Work instruction:
Please retype, character for character, the portion of the entries below that runs from the line containing "DRIVER pin IN1: A4 -> MI" to the last line.

Recorded information:
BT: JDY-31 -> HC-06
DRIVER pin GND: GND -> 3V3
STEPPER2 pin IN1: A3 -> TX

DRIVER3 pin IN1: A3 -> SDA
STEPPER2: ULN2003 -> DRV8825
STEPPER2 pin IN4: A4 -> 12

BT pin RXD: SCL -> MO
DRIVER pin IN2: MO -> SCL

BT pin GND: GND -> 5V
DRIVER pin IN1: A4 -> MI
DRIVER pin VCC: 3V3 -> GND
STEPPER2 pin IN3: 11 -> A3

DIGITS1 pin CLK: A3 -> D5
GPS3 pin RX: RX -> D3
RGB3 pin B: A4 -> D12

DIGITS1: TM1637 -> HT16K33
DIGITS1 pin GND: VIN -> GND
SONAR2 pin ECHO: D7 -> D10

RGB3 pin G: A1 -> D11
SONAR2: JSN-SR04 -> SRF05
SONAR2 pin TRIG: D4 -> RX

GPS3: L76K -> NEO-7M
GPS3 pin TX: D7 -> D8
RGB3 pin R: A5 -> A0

Exercise result:
DRIVER pin IN1: A4 -> MI
DRIVER pin VCC: 3V3 -> GND
STEPPER2 pin IN3: 11 -> A3

DIGITS1 pin CLK: A3 -> D5
GPS3 pin RX: RX -> D3
RGB3 pin B: A4 -> D12

DIGITS1: TM1637 -> HT16K33
DIGITS1 pin GND: VIN -> GND
SONAR2 pin ECHO: D7 -> D10

RGB3 pin G: A1 -> D11
SONAR2: JSN-SR04 -> SRF05
SONAR2 pin TRIG: D4 -> RX

GPS3: L76K -> NEO-7M
GPS3 pin TX: D7 -> D8
RGB3 pin R: A5 -> A0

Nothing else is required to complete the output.